> [Record set]:

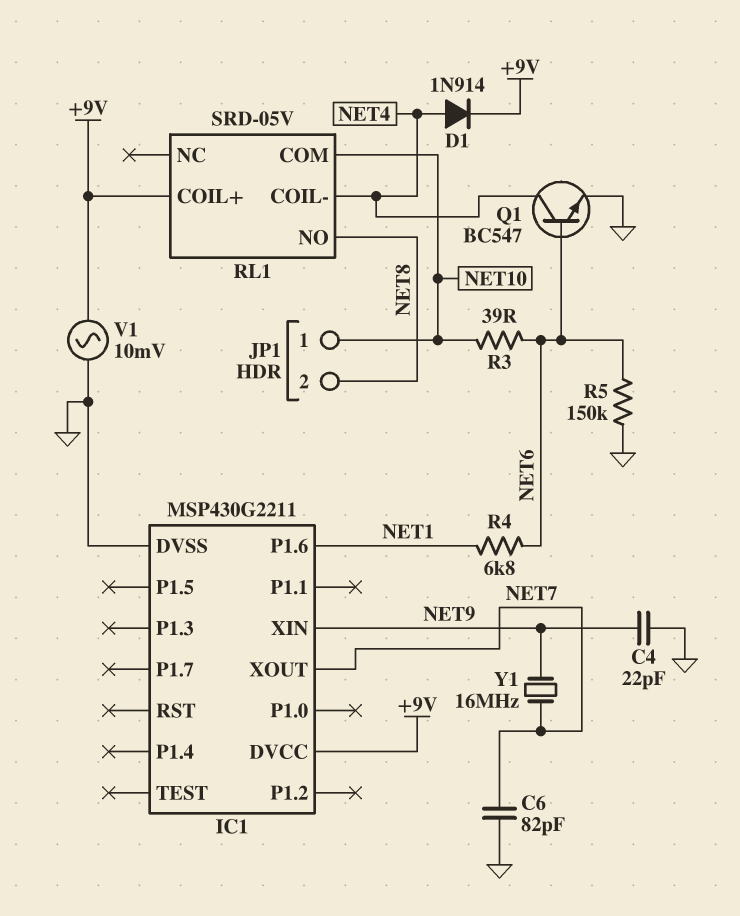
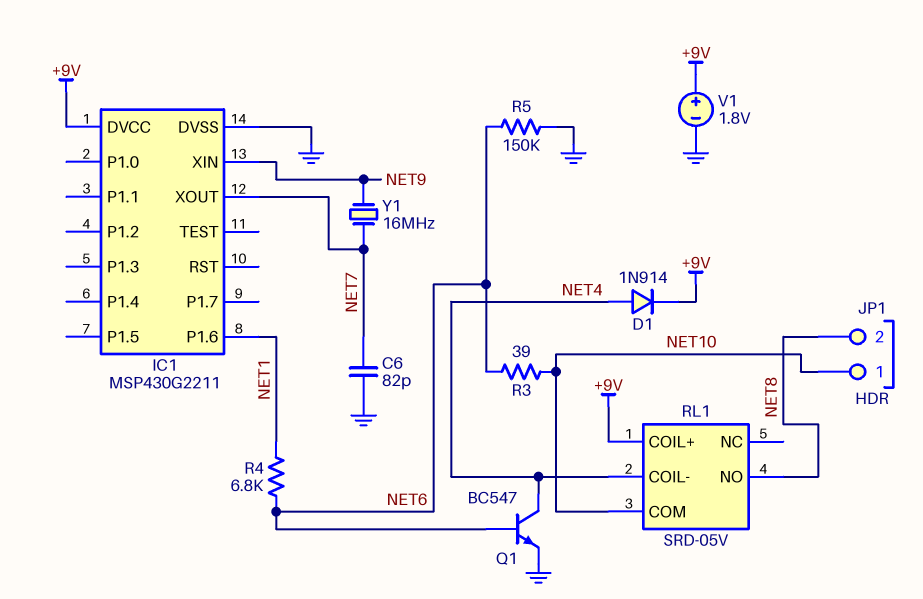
C4: 22pF (GND, NET9) -> none
V1: AC 10mV (+9V, GND) -> 1.8V (plus +9V, minus GND)

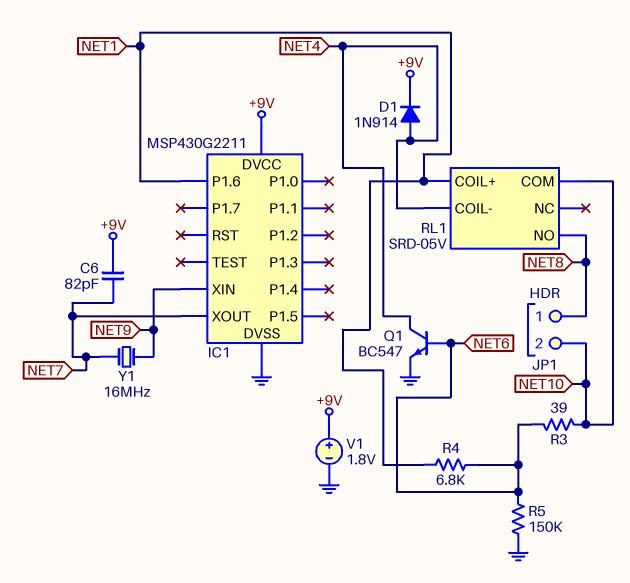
C6: 82pF (GND, NET7) -> 82pF (+9V, NET7)
JP1 pin 1: NET10 -> NET8
JP1 pin 2: NET8 -> NET10
RL1 pin COIL+: +9V -> NET1

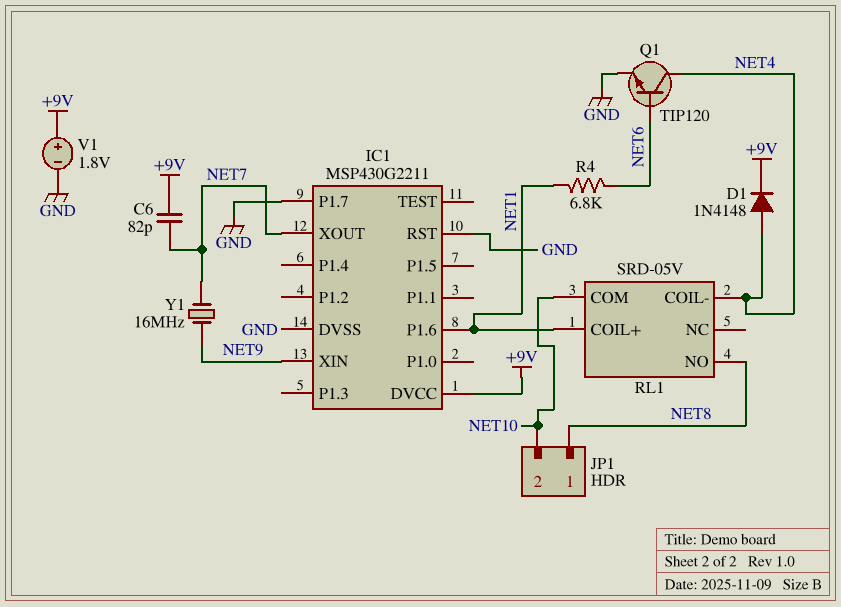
D1: diode 1N914 (A NET4, K +9V) -> diode 1N4148 (A NET4, K +9V)
IC1 pin P1.7: none -> GND
IC1 pin RST: none -> GND
Q1: NPN BC547 (B NET6, C NET4, E GND) -> NPN TIP120 (B NET6, C NET4, E GND)
R3: 39 (NET6, NET10) -> none
R5: 150k (GND, NET6) -> none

> [What to produce]: Looking at the material above, count the lines that carry the word "none" and answer with the count alone.

> [Result below]: 5